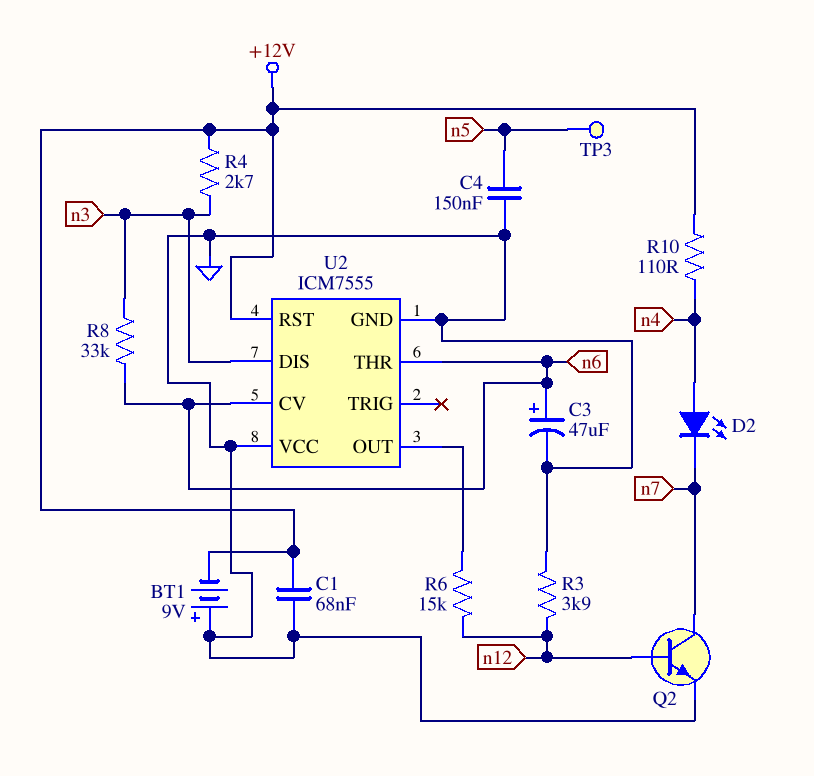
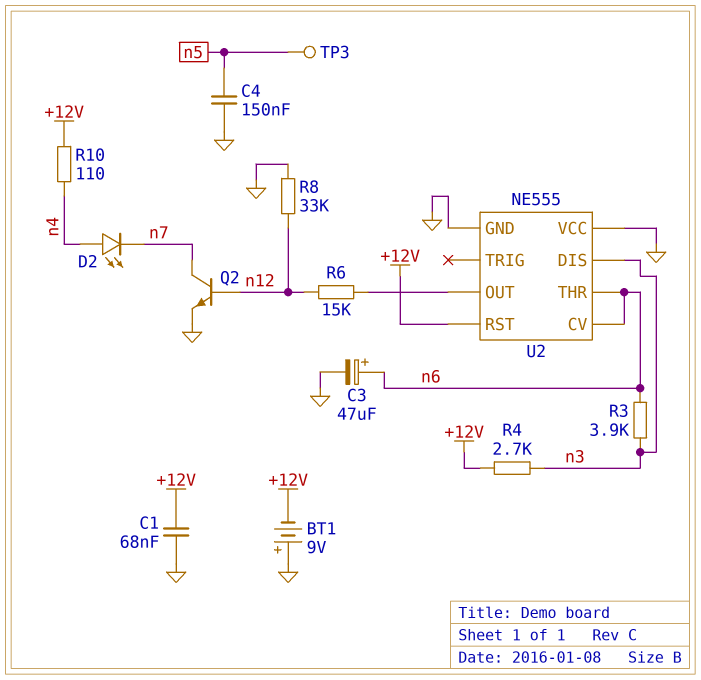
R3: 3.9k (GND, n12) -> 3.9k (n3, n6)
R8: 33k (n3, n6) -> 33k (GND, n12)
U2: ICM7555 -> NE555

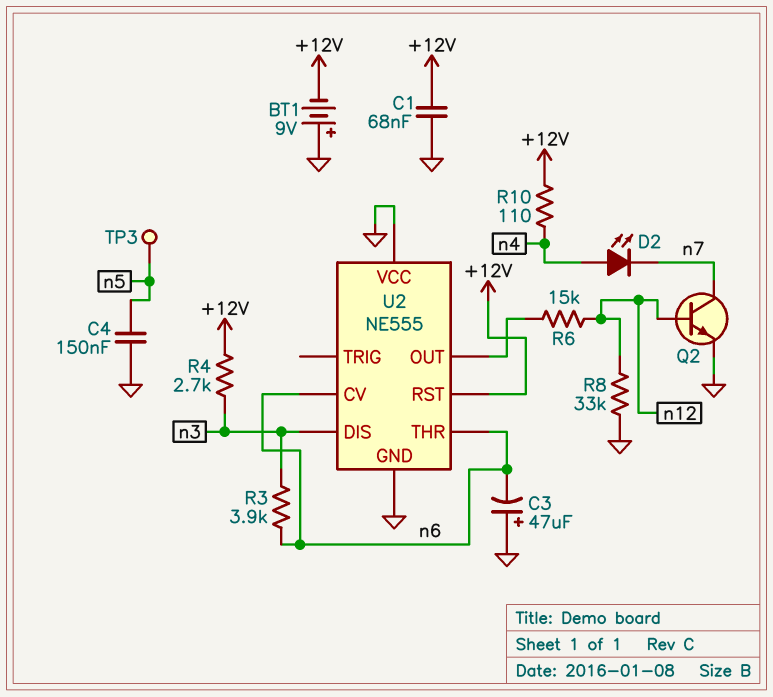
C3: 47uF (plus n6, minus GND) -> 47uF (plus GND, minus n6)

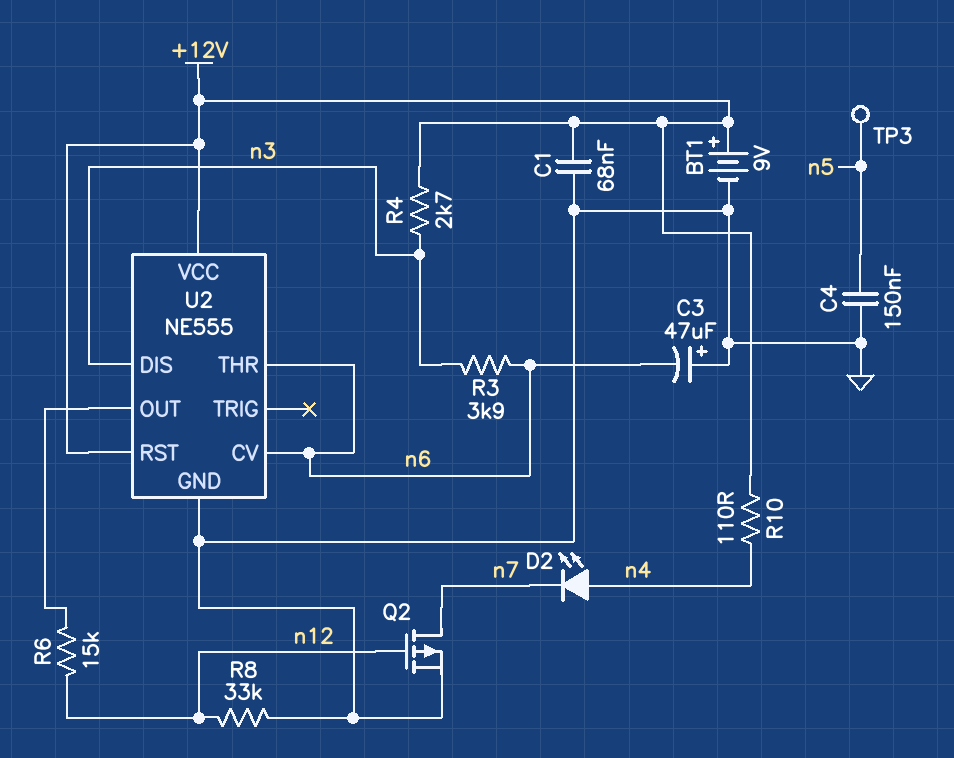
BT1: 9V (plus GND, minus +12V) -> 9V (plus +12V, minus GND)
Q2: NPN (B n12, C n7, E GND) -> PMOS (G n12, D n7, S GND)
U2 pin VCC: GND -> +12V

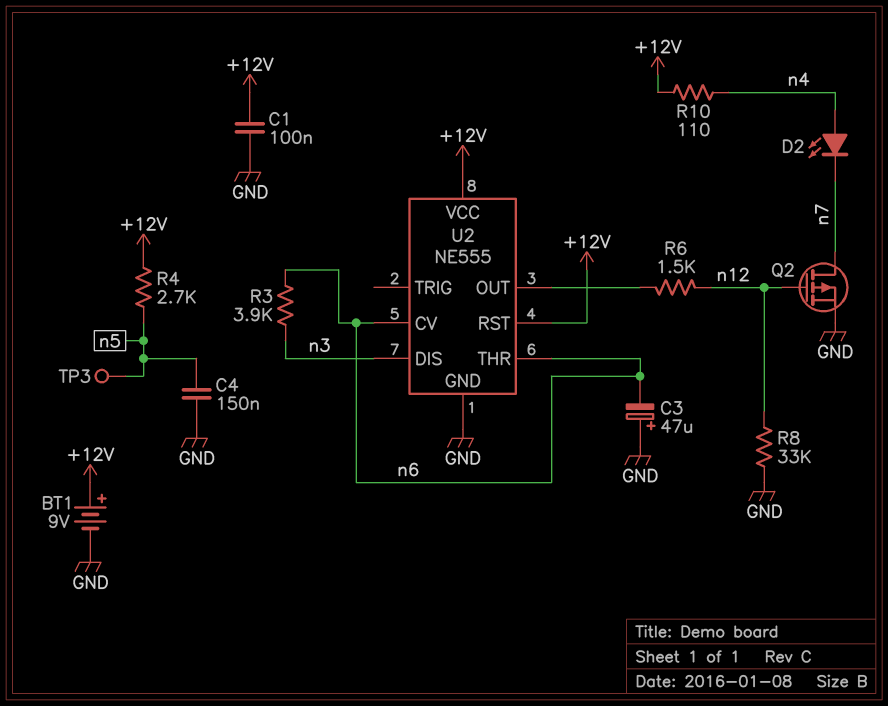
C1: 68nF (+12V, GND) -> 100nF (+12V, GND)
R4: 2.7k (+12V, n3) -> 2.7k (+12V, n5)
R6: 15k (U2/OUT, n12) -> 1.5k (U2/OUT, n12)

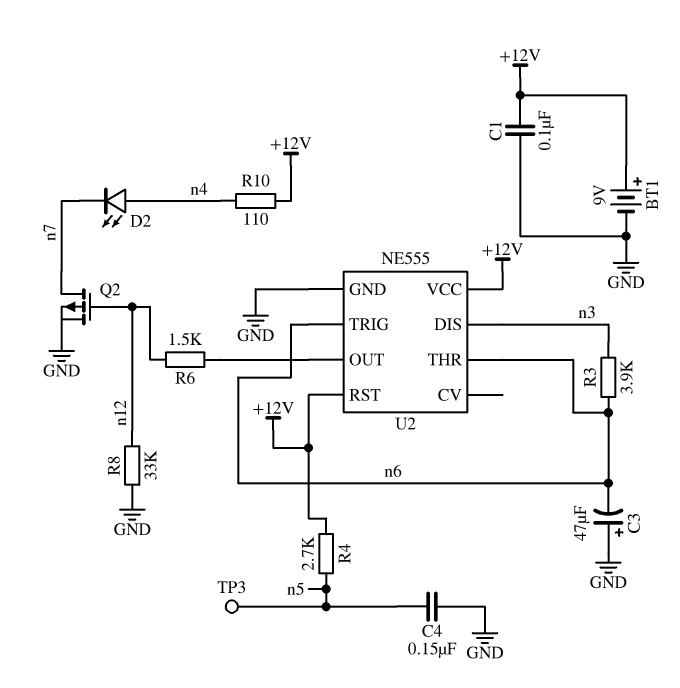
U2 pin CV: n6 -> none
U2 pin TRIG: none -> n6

_ _ _ _

> _THE PROBLEM_
Beginning with the line above that contains "BT1: 9V (plus" and finishing with the line that contains "R4: 2.7k (+12V, n3) -> 2.7k (+12V, n5)", print those lines exactly and only. Skip all pictures.

> _RESULT FOR THIS TASK_
BT1: 9V (plus GND, minus +12V) -> 9V (plus +12V, minus GND)
Q2: NPN (B n12, C n7, E GND) -> PMOS (G n12, D n7, S GND)
U2 pin VCC: GND -> +12V

C1: 68nF (+12V, GND) -> 100nF (+12V, GND)
R4: 2.7k (+12V, n3) -> 2.7k (+12V, n5)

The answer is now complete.